Work instructions: In your copy, reproduce each entry exactly and include no picture.
[Exercise input — start]
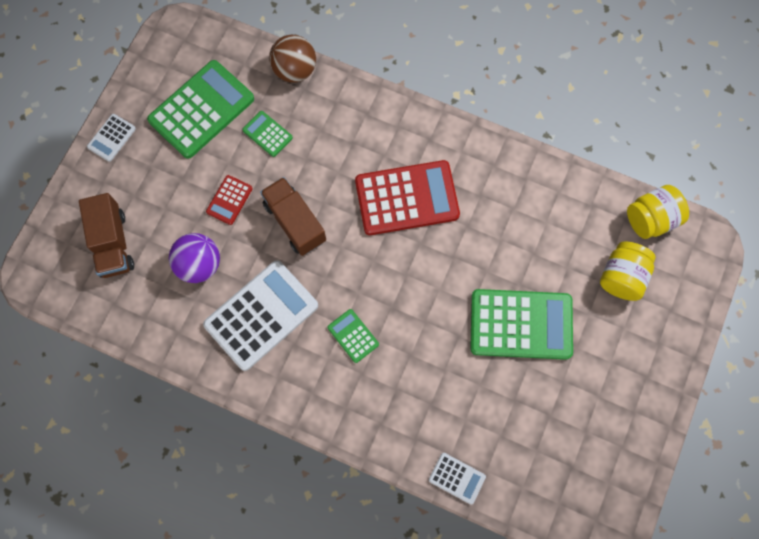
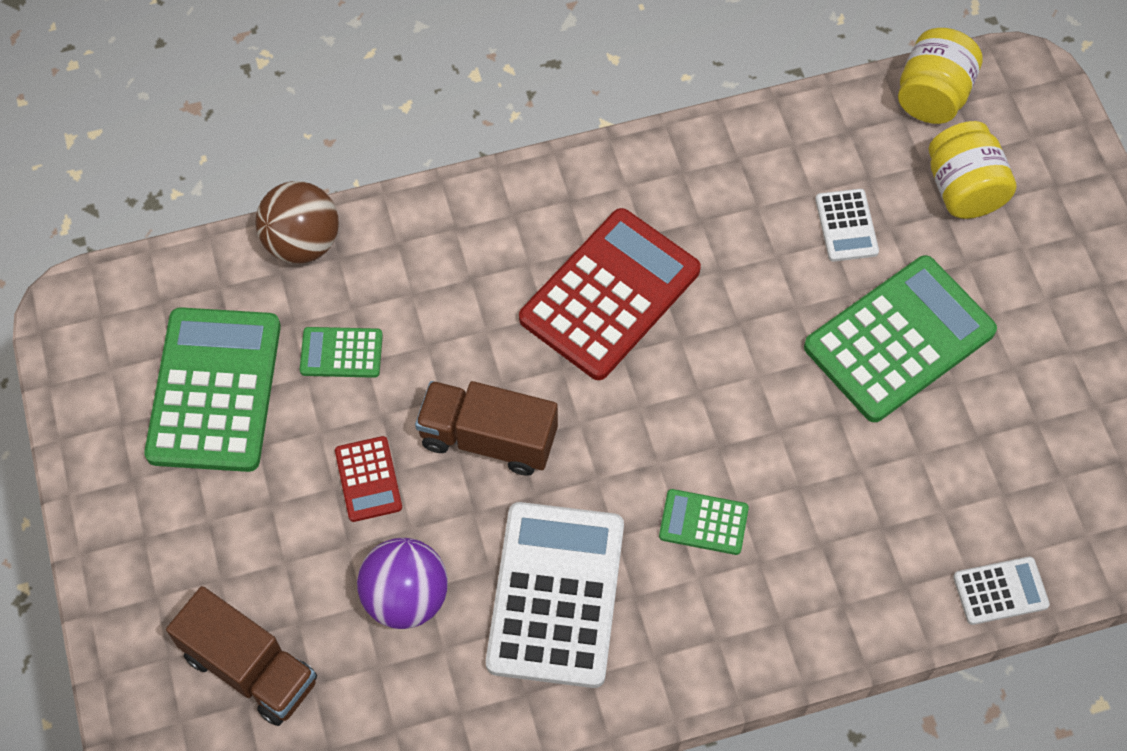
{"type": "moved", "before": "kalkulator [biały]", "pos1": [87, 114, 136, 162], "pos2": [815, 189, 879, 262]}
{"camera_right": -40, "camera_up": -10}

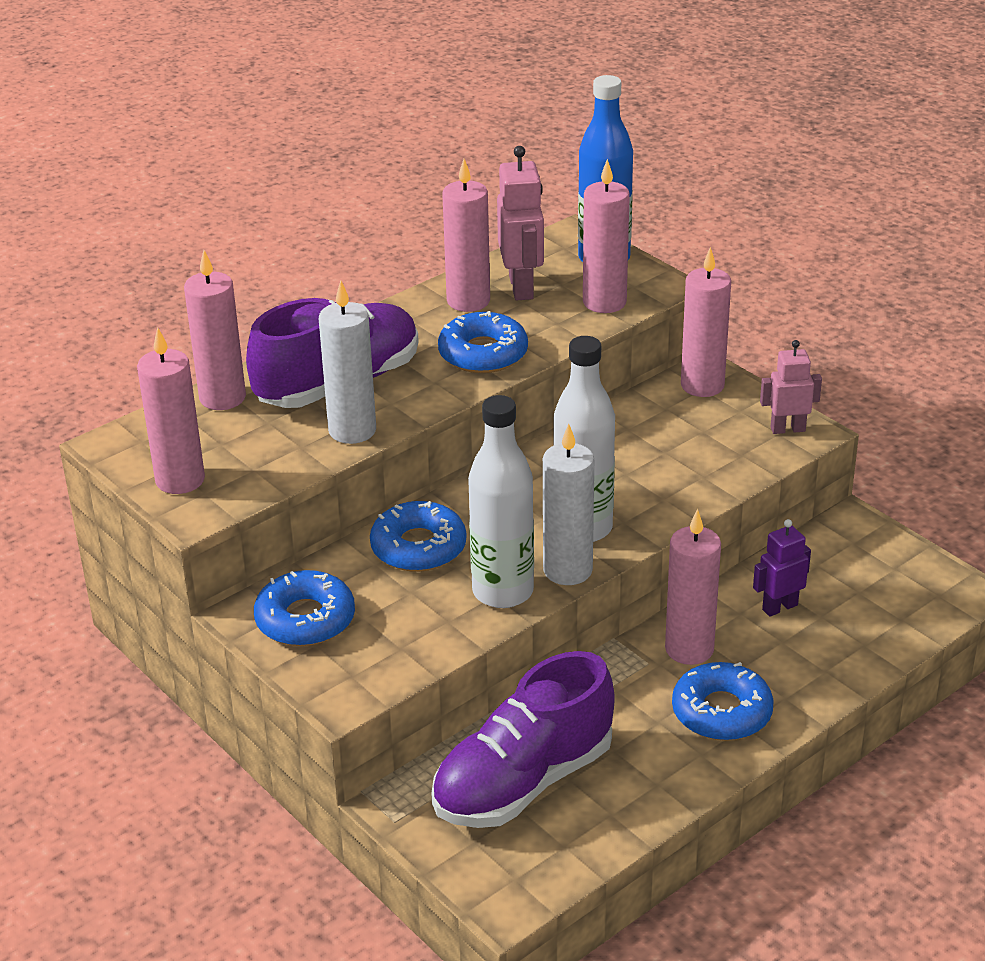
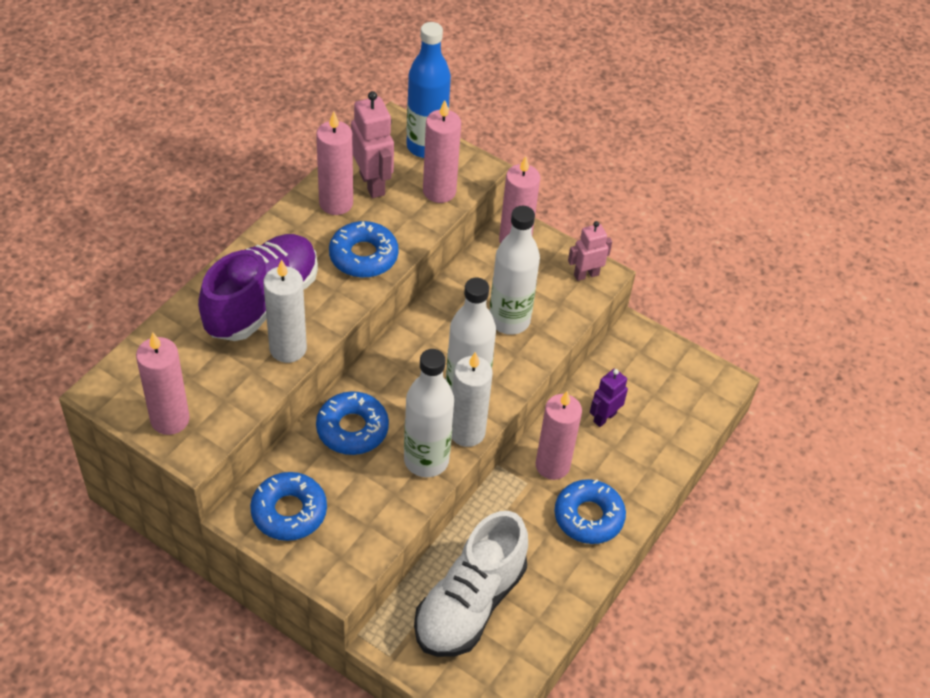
{"type": "removed", "before": "świeca [różowy]", "pos1": [184, 250, 246, 410]}
{"type": "added", "after": "butelka [biały]", "pos2": [490, 206, 540, 335]}
{"type": "recoloured", "before": "but [fioletowy]", "after": "but [biały]", "pos1": [431, 651, 615, 828], "pos2": [414, 511, 528, 657]}
{"camera_right": -20, "camera_up": 15}

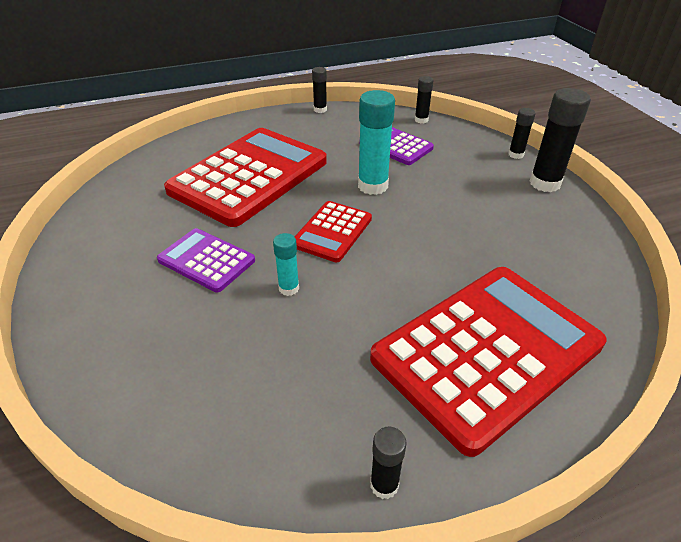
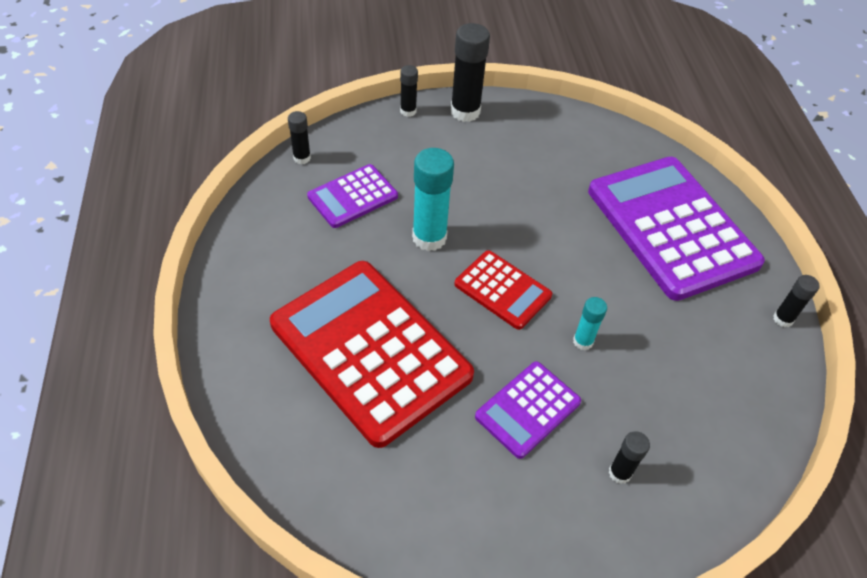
{"type": "moved", "before": "klej w sztyfcie [czarny]", "pos1": [312, 67, 327, 113], "pos2": [609, 431, 650, 484]}
{"type": "recoloured", "before": "kalkulator [czerwony]", "after": "kalkulator [fioletowy]", "pos1": [370, 267, 607, 457], "pos2": [588, 157, 765, 301]}
{"camera_right": -80, "camera_up": 10}

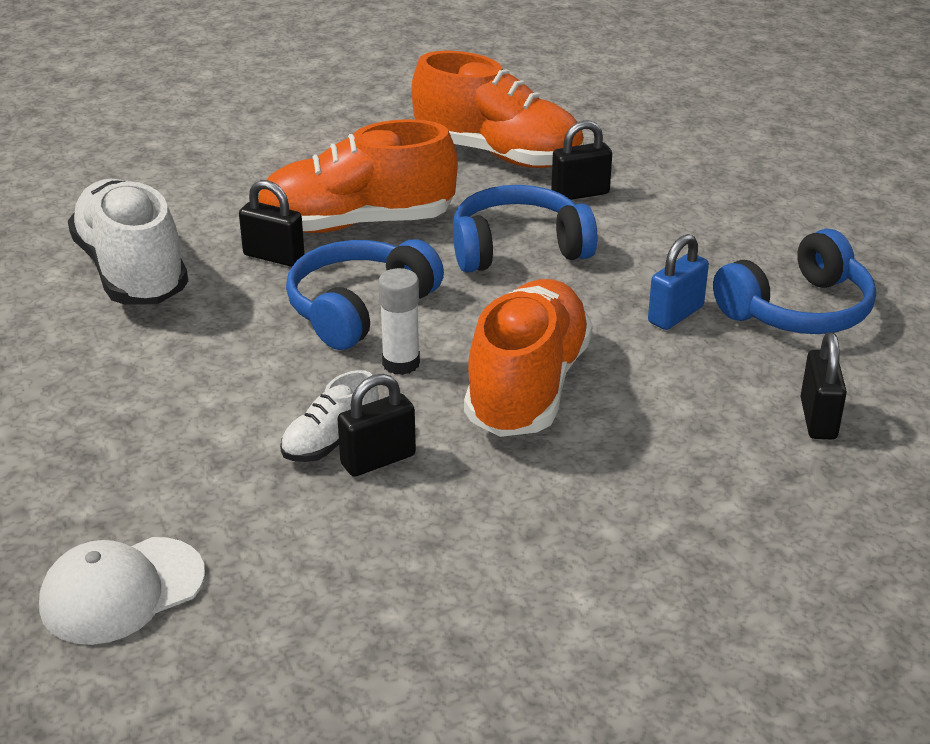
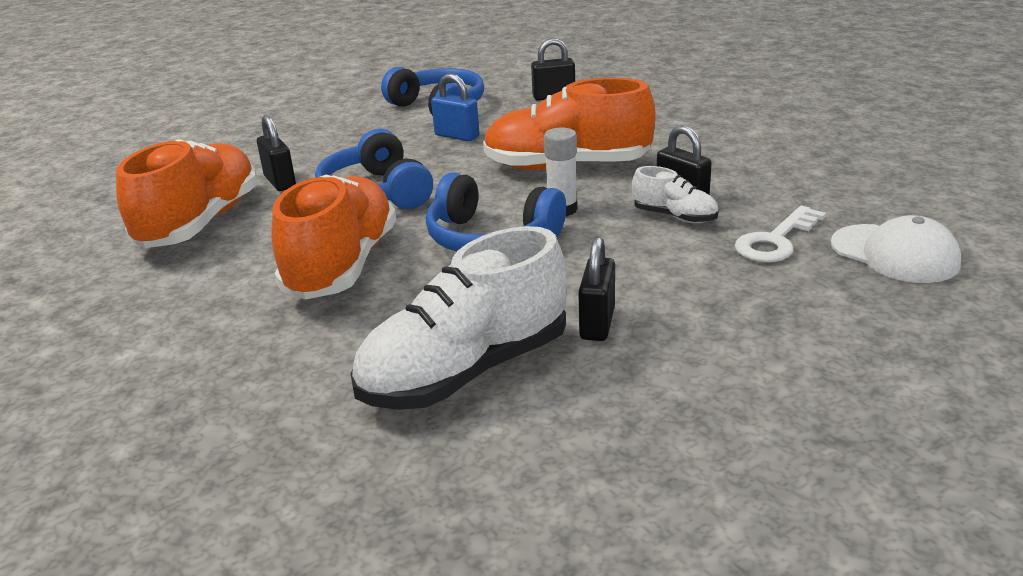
{"type": "added", "after": "klucz [biały]", "pos2": [735, 206, 826, 262]}
{"type": "moved", "before": "kłódka [czarny]", "pos1": [239, 180, 305, 267], "pos2": [578, 237, 615, 341]}
{"type": "turned", "before": "but [pomarańczowy]", "pos1": [258, 119, 458, 233], "pos2": [271, 174, 396, 300], "turn": -150}
{"camera_right": -100, "camera_up": -5}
[Exercise input — finish]
Answer area:
{"type": "moved", "before": "kalkulator [biały]", "pos1": [87, 114, 136, 162], "pos2": [815, 189, 879, 262]}
{"camera_right": -40, "camera_up": -10}

{"type": "removed", "before": "świeca [różowy]", "pos1": [184, 250, 246, 410]}
{"type": "added", "after": "butelka [biały]", "pos2": [490, 206, 540, 335]}
{"type": "recoloured", "before": "but [fioletowy]", "after": "but [biały]", "pos1": [431, 651, 615, 828], "pos2": [414, 511, 528, 657]}
{"camera_right": -20, "camera_up": 15}

{"type": "moved", "before": "klej w sztyfcie [czarny]", "pos1": [312, 67, 327, 113], "pos2": [609, 431, 650, 484]}
{"type": "recoloured", "before": "kalkulator [czerwony]", "after": "kalkulator [fioletowy]", "pos1": [370, 267, 607, 457], "pos2": [588, 157, 765, 301]}
{"camera_right": -80, "camera_up": 10}

{"type": "added", "after": "klucz [biały]", "pos2": [735, 206, 826, 262]}
{"type": "moved", "before": "kłódka [czarny]", "pos1": [239, 180, 305, 267], "pos2": [578, 237, 615, 341]}
{"type": "turned", "before": "but [pomarańczowy]", "pos1": [258, 119, 458, 233], "pos2": [271, 174, 396, 300], "turn": -150}
{"camera_right": -100, "camera_up": -5}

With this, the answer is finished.